Directions:
Pictures aside, repeat the listing below exactly.

Data block:
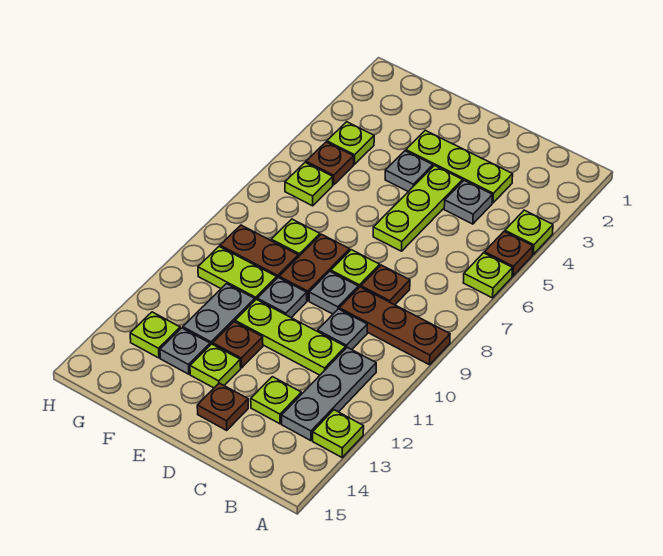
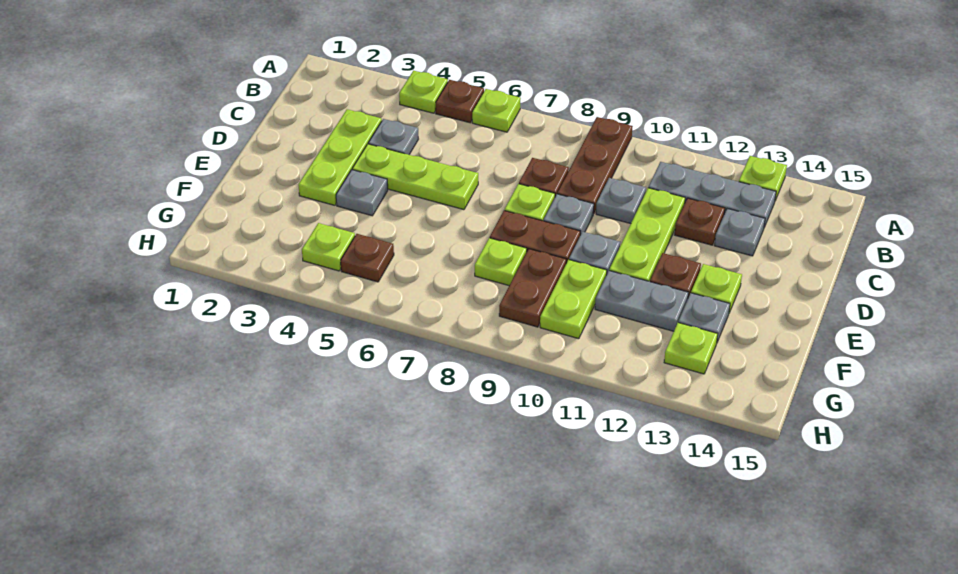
lime plate C13 level 1 -> grey plate C13 level 1
brown plate D14 level 1 -> brown plate C12 level 1
lime plate G6 level 1 -> none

Answer below:
lime plate C13 level 1 -> grey plate C13 level 1
brown plate D14 level 1 -> brown plate C12 level 1
lime plate G6 level 1 -> none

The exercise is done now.